**Record set:**
================

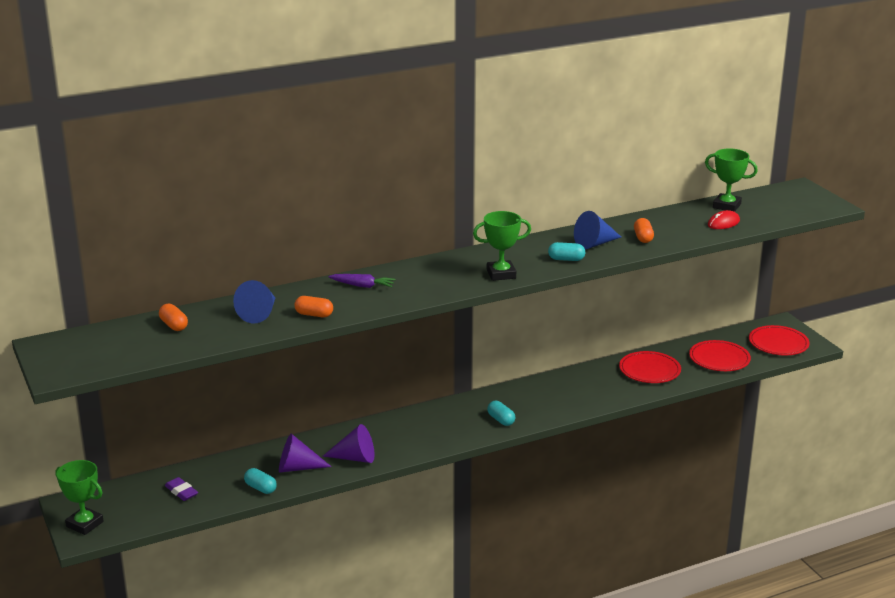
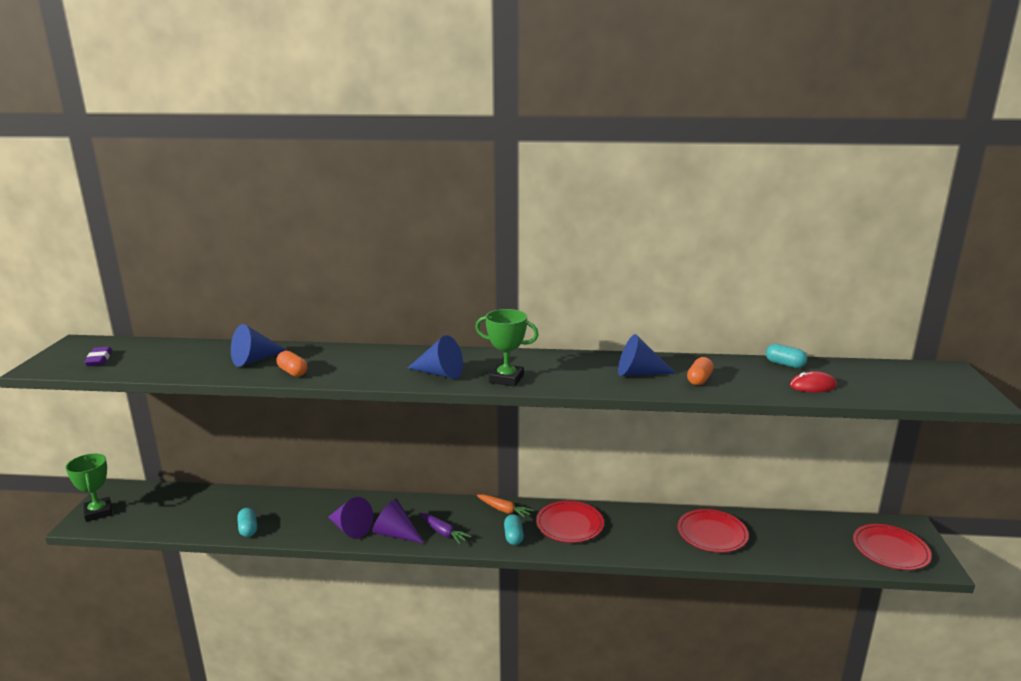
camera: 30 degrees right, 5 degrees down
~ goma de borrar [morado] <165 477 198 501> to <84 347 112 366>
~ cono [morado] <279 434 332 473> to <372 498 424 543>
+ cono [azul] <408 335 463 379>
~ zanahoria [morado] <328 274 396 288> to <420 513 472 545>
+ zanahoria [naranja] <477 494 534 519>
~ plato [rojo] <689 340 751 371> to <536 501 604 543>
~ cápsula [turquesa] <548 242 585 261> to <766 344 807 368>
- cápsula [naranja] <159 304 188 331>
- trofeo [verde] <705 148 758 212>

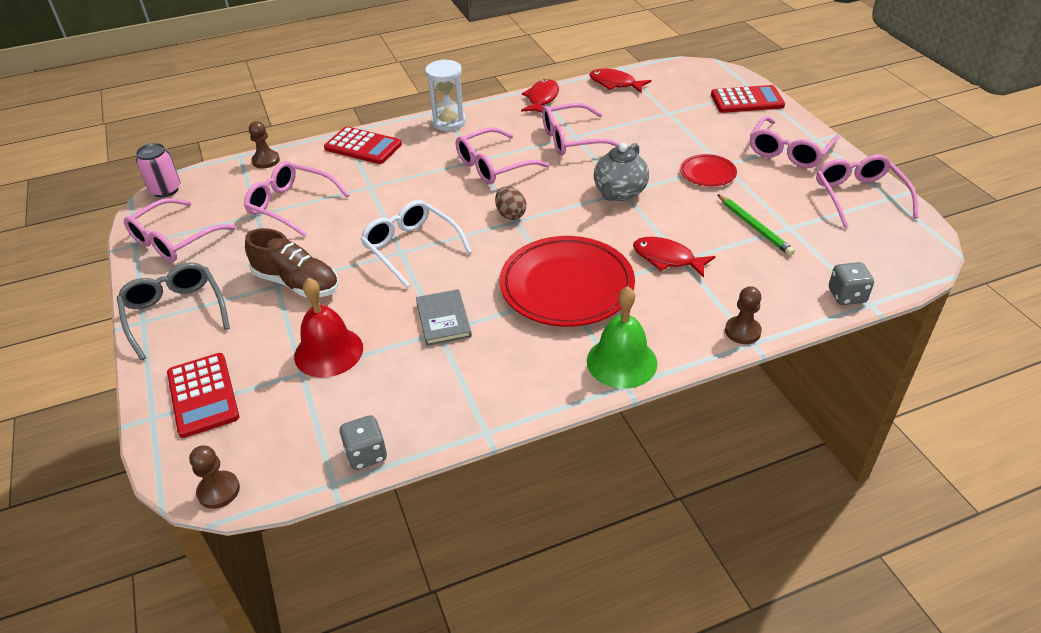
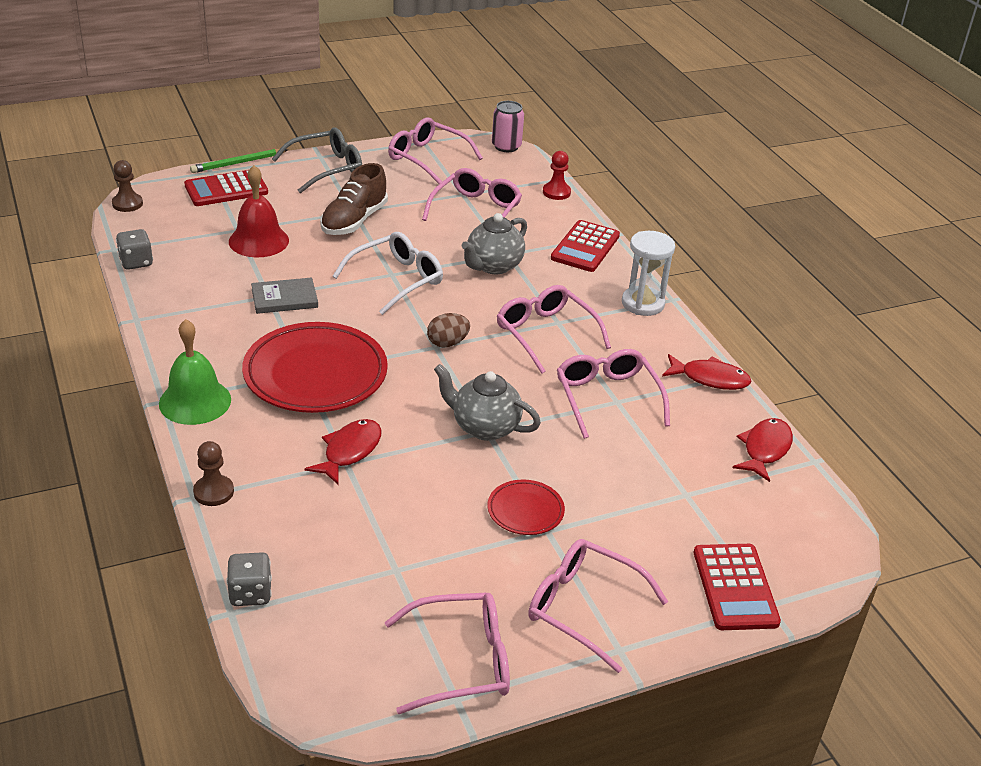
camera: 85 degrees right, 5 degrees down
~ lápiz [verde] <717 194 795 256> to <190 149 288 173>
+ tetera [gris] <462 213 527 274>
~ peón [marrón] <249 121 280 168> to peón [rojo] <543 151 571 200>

================

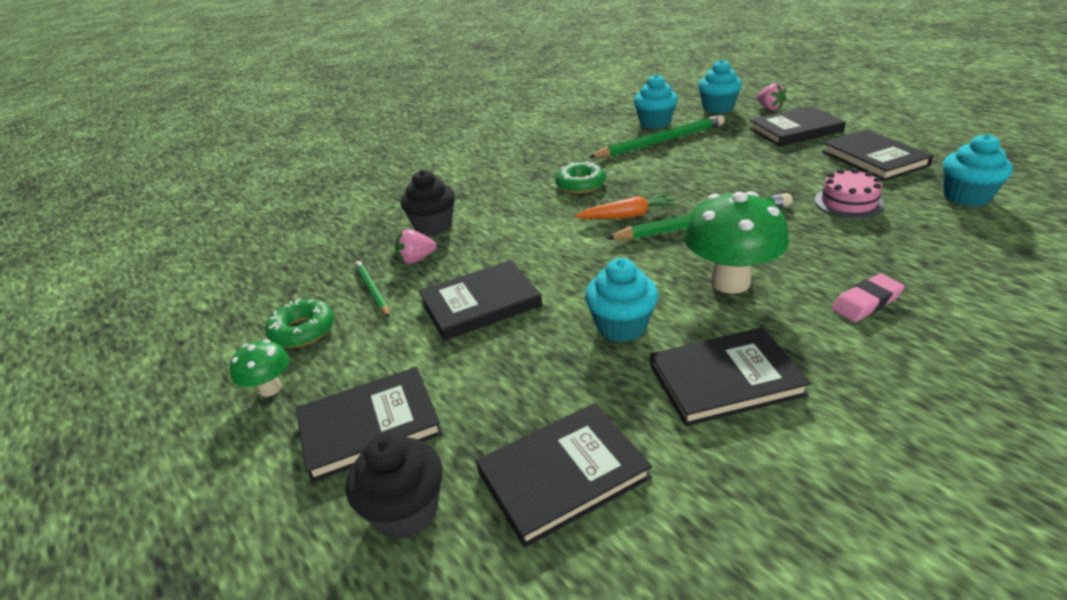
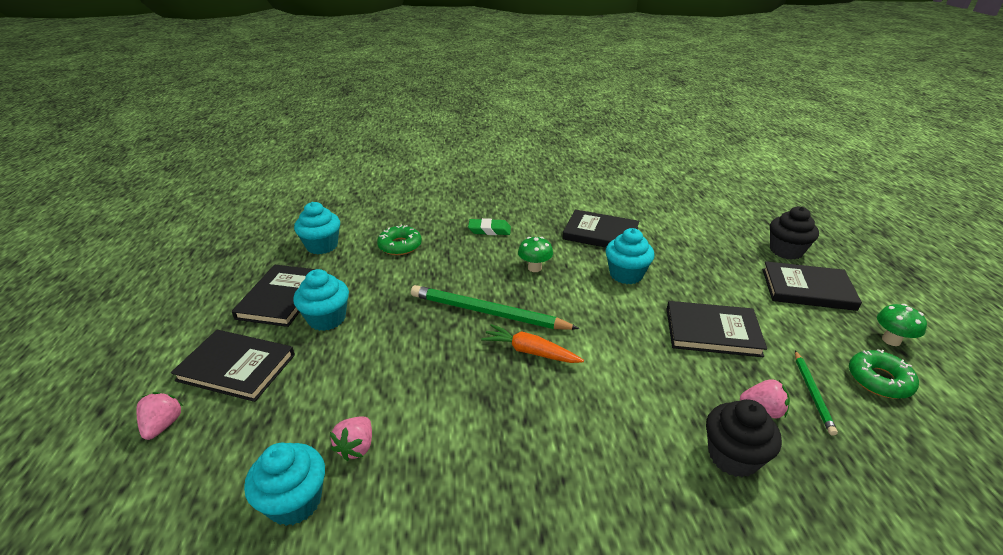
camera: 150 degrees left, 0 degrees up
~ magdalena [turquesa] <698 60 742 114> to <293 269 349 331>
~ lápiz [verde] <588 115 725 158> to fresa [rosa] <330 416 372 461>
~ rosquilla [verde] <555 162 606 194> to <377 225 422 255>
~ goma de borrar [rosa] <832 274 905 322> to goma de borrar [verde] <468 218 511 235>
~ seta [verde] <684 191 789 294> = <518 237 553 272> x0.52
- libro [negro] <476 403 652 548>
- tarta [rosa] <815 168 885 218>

================

**About this task:** If a line in the data contains the string "morado", copy it.

**Task response:**
~ goma de borrar [morado] <165 477 198 501> to <84 347 112 366>
~ cono [morado] <279 434 332 473> to <372 498 424 543>
~ zanahoria [morado] <328 274 396 288> to <420 513 472 545>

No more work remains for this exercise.